▶ [Extracted data]:
··········

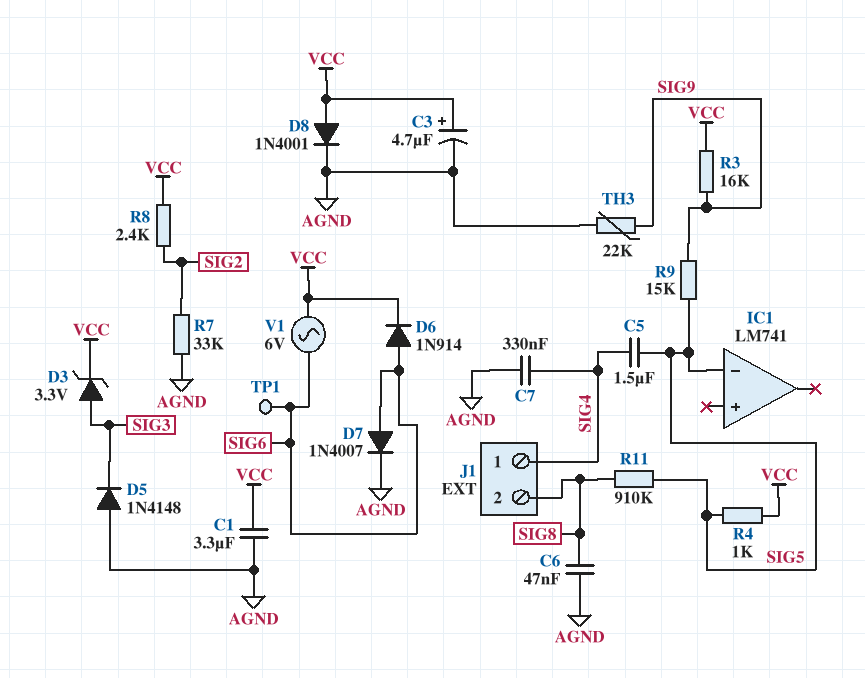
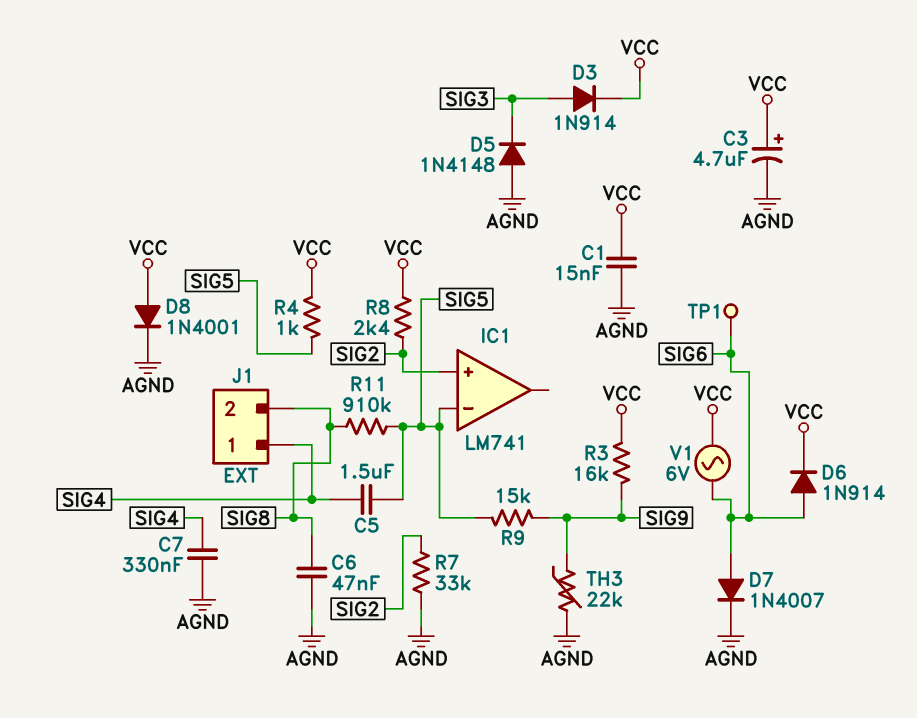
C1: 3.3uF (AGND, VCC) -> 15nF (AGND, VCC)
D3: zener 3.3V (A SIG3, K VCC) -> diode 1N914 (A SIG3, K VCC)
IC1 pin in+: none -> SIG2

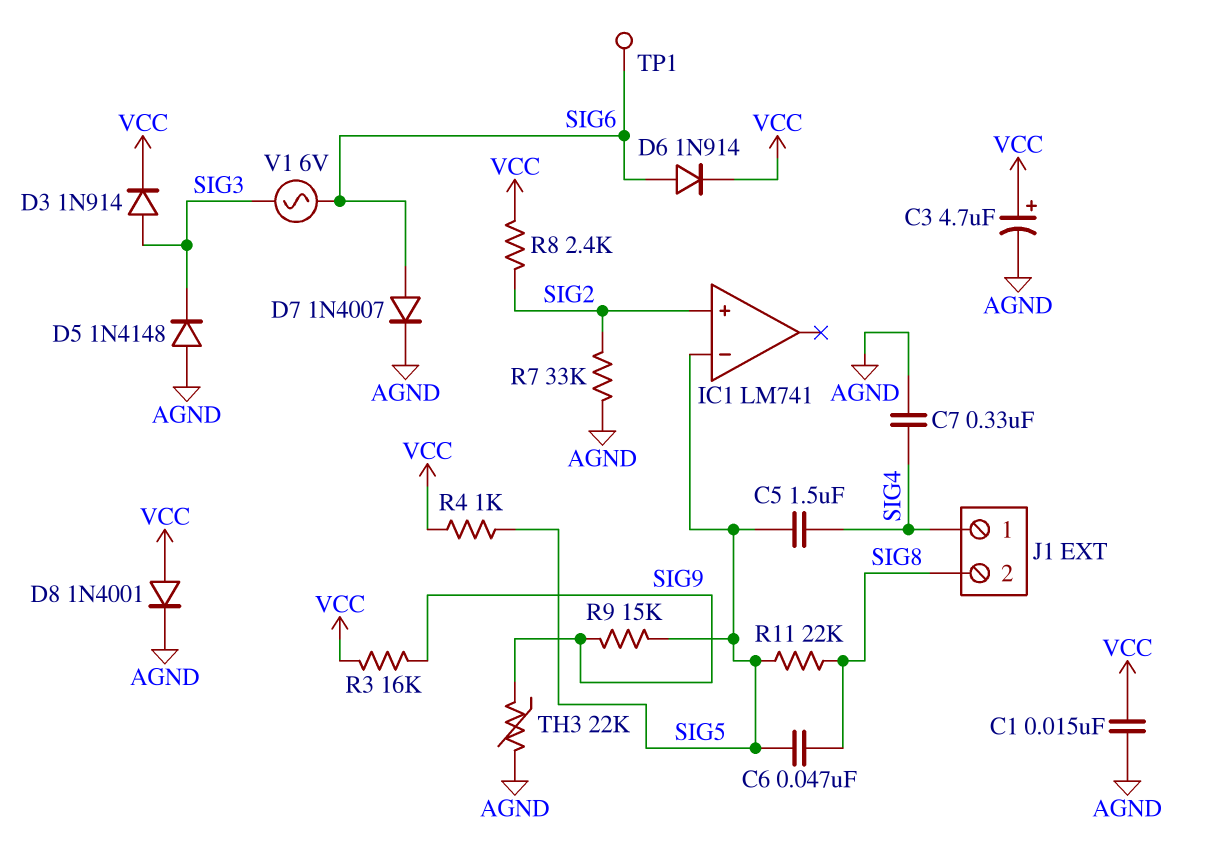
C6: 47nF (AGND, SIG8) -> 47nF (SIG5, SIG8)
R11: 910k (SIG5, SIG8) -> 22k (SIG5, SIG8)
V1: AC 6V (SIG6, VCC) -> AC 6V (SIG3, SIG6)

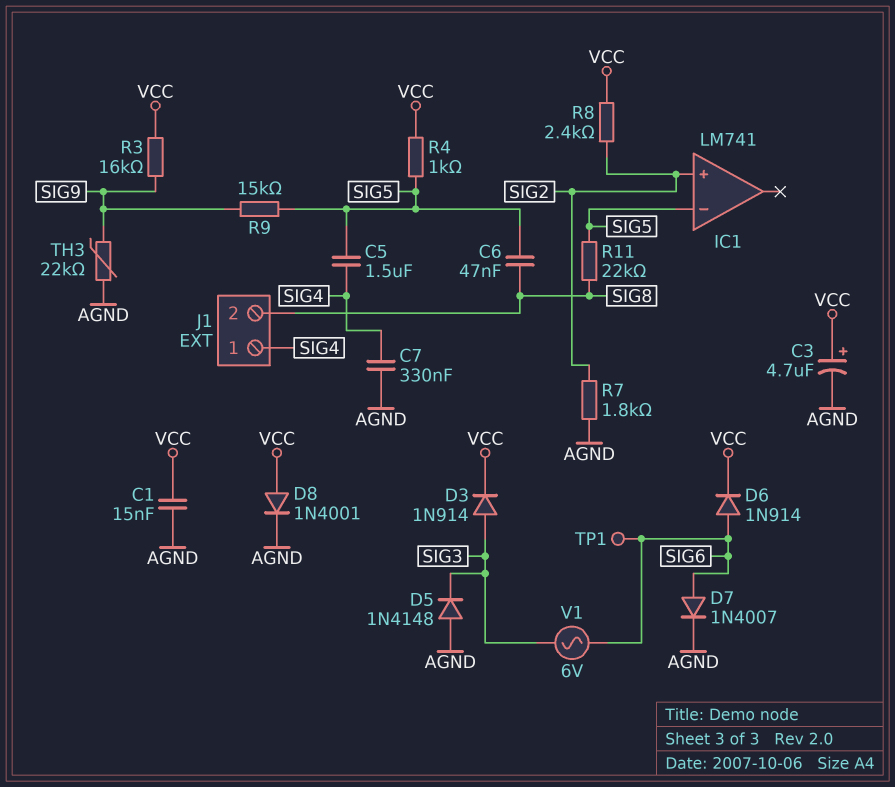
R7: 33k (AGND, SIG2) -> 1.8k (AGND, SIG2)

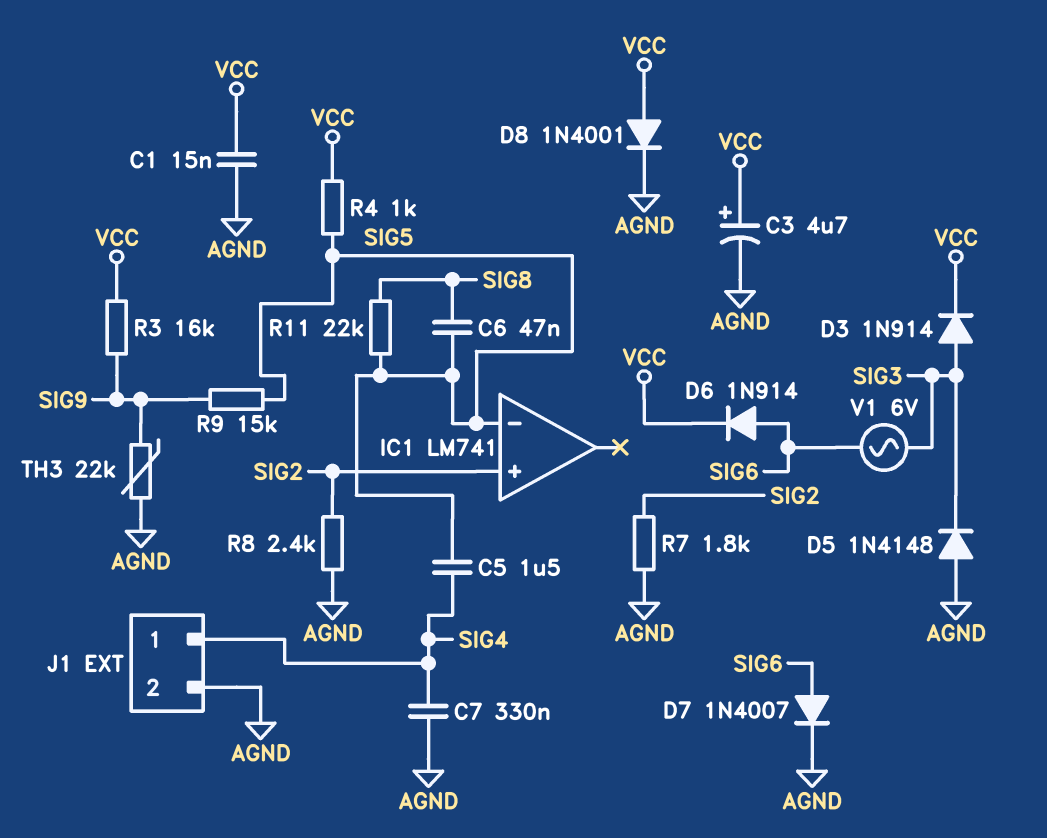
J1 pin 2: SIG8 -> AGND
R8: 2.4k (SIG2, VCC) -> 2.4k (AGND, SIG2)
TP1: test point (SIG6) -> none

··········

▶ [Directions]:
An exact copy of all the records is required, with the pictures omitted.

▶ [Response below]:
C1: 3.3uF (AGND, VCC) -> 15nF (AGND, VCC)
D3: zener 3.3V (A SIG3, K VCC) -> diode 1N914 (A SIG3, K VCC)
IC1 pin in+: none -> SIG2

C6: 47nF (AGND, SIG8) -> 47nF (SIG5, SIG8)
R11: 910k (SIG5, SIG8) -> 22k (SIG5, SIG8)
V1: AC 6V (SIG6, VCC) -> AC 6V (SIG3, SIG6)

R7: 33k (AGND, SIG2) -> 1.8k (AGND, SIG2)

J1 pin 2: SIG8 -> AGND
R8: 2.4k (SIG2, VCC) -> 2.4k (AGND, SIG2)
TP1: test point (SIG6) -> none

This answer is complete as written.